[Provided records]
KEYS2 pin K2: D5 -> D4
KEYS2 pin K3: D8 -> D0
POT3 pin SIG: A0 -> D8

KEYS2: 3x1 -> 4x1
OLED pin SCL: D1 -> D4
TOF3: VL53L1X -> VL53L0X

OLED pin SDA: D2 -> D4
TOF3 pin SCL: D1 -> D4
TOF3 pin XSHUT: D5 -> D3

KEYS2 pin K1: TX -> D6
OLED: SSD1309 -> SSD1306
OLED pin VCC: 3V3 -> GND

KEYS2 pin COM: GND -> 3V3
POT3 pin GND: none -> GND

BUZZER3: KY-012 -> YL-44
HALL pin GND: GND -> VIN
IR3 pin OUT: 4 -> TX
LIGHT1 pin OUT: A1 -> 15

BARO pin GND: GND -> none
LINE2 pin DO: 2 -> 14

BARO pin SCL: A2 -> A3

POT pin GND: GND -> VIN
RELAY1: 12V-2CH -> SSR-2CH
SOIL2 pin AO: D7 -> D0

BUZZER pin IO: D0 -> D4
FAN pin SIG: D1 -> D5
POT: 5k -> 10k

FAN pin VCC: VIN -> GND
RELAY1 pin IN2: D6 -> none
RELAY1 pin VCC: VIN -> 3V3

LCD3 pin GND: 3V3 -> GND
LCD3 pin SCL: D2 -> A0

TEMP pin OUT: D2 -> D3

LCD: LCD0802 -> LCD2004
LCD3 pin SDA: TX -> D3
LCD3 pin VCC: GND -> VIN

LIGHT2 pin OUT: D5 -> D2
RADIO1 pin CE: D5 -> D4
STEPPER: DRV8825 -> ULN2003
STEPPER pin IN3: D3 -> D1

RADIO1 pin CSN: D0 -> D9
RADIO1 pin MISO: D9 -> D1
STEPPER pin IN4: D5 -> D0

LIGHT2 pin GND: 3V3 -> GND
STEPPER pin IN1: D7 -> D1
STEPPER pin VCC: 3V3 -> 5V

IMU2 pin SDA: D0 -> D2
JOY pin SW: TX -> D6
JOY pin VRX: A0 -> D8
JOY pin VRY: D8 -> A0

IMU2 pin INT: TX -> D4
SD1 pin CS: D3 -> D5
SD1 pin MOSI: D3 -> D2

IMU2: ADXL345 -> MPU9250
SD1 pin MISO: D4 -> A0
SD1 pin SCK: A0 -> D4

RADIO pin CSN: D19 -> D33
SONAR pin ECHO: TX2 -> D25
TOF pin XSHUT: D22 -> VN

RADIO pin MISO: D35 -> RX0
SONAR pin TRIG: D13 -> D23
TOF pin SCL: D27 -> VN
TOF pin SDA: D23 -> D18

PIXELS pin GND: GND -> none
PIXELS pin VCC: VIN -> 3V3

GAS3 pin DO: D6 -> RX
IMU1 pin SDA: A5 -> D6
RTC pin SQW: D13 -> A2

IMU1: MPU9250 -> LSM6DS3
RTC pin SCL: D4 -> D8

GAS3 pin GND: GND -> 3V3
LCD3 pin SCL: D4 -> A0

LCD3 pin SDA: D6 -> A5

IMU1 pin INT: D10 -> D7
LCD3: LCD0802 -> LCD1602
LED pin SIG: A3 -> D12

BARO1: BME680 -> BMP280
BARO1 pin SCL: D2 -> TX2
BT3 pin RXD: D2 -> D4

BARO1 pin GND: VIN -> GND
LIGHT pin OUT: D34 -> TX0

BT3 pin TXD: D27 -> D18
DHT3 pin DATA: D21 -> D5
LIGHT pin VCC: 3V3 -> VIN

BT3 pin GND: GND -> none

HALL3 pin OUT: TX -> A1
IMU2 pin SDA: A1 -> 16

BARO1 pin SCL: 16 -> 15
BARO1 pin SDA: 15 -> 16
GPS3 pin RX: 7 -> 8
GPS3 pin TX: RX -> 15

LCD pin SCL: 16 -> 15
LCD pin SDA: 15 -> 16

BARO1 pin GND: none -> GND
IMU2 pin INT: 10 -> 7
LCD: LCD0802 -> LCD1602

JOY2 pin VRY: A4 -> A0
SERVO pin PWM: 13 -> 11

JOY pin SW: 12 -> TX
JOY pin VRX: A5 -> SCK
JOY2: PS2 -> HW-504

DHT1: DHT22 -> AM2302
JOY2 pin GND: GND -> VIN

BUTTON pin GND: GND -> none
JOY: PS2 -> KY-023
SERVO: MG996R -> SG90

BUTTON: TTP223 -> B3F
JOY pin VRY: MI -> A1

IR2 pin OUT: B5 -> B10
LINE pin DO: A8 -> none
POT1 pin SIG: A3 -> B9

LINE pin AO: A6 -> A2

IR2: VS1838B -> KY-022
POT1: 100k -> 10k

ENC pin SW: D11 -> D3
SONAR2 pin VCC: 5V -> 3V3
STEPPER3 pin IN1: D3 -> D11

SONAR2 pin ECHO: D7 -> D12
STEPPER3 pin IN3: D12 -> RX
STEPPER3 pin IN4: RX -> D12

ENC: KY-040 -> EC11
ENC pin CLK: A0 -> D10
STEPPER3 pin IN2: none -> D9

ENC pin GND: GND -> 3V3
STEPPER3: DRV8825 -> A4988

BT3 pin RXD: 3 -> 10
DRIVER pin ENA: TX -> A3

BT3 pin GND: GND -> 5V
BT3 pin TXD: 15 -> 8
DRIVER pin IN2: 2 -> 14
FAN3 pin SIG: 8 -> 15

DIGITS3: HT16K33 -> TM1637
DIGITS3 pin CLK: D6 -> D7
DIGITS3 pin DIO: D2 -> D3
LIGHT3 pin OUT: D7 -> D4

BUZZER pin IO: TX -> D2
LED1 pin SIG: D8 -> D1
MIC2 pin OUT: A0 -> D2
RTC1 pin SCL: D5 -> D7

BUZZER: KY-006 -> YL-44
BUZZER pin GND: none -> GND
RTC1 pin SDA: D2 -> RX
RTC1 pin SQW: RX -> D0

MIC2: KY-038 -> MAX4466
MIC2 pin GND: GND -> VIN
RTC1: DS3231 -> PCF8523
[/Provided records]
What this task involves
Lines holding the string "XSHUT" are the answer; copy each one from the listing above.

Written solution
TOF3 pin XSHUT: D5 -> D3
TOF pin XSHUT: D22 -> VN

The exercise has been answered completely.